─── Exercise data

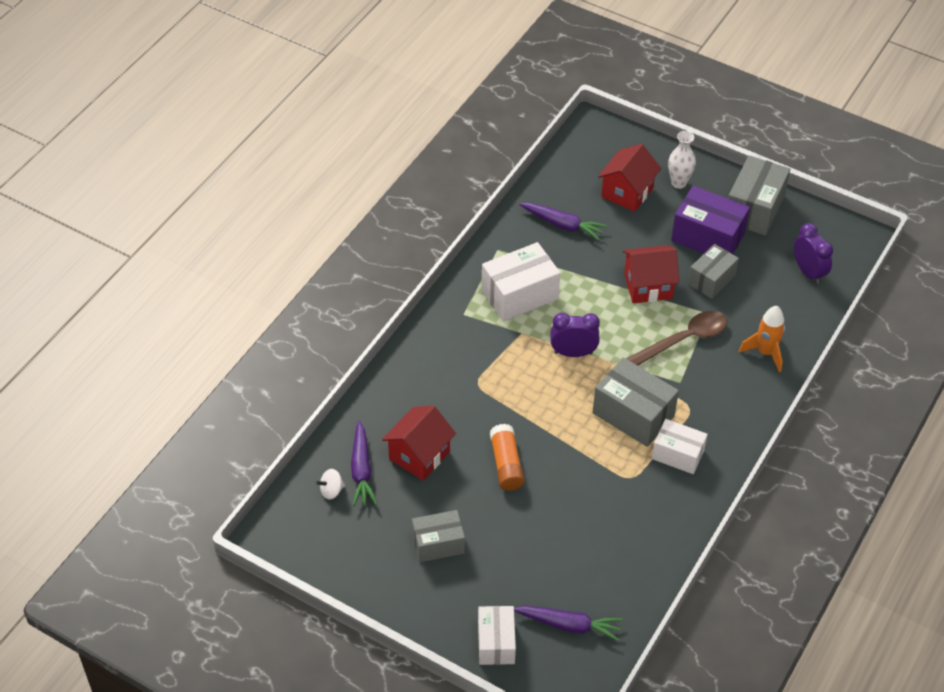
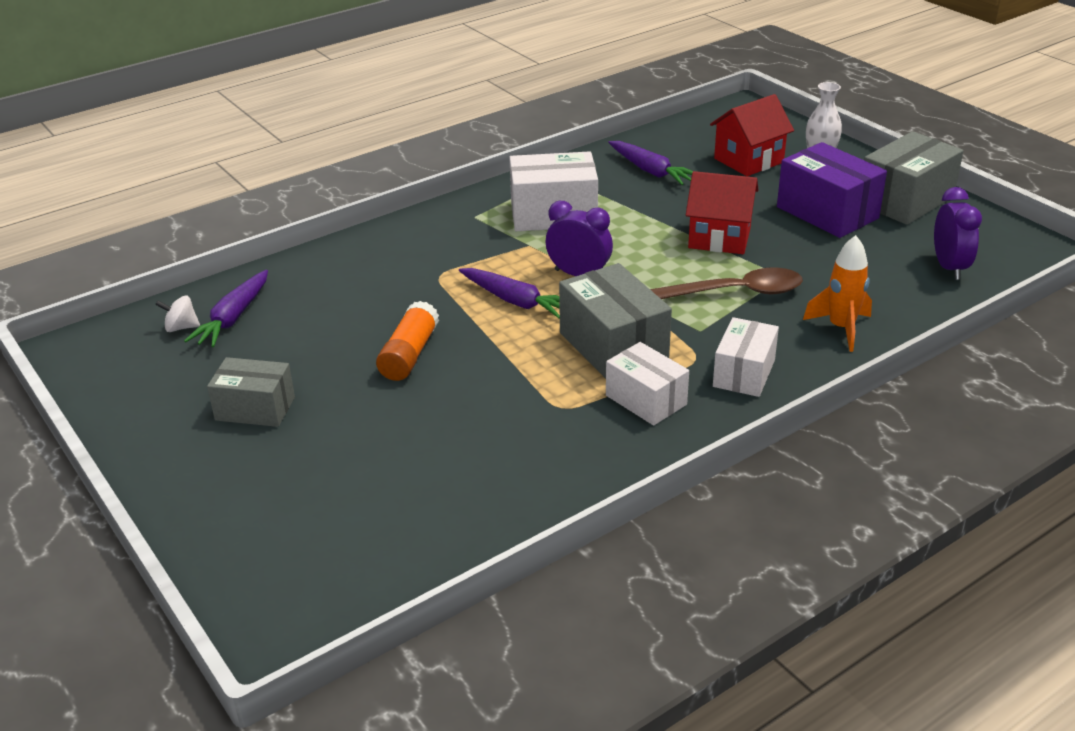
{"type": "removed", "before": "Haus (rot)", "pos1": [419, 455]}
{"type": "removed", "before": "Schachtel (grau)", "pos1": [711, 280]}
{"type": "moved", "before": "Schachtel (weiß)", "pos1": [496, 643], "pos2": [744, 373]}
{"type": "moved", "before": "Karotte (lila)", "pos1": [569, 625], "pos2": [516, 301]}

──────

What the task asks> An exact repeat of the listing above, pictures excluded, is the answer.

Exercise response>
{"type": "removed", "before": "Haus (rot)", "pos1": [419, 455]}
{"type": "removed", "before": "Schachtel (grau)", "pos1": [711, 280]}
{"type": "moved", "before": "Schachtel (weiß)", "pos1": [496, 643], "pos2": [744, 373]}
{"type": "moved", "before": "Karotte (lila)", "pos1": [569, 625], "pos2": [516, 301]}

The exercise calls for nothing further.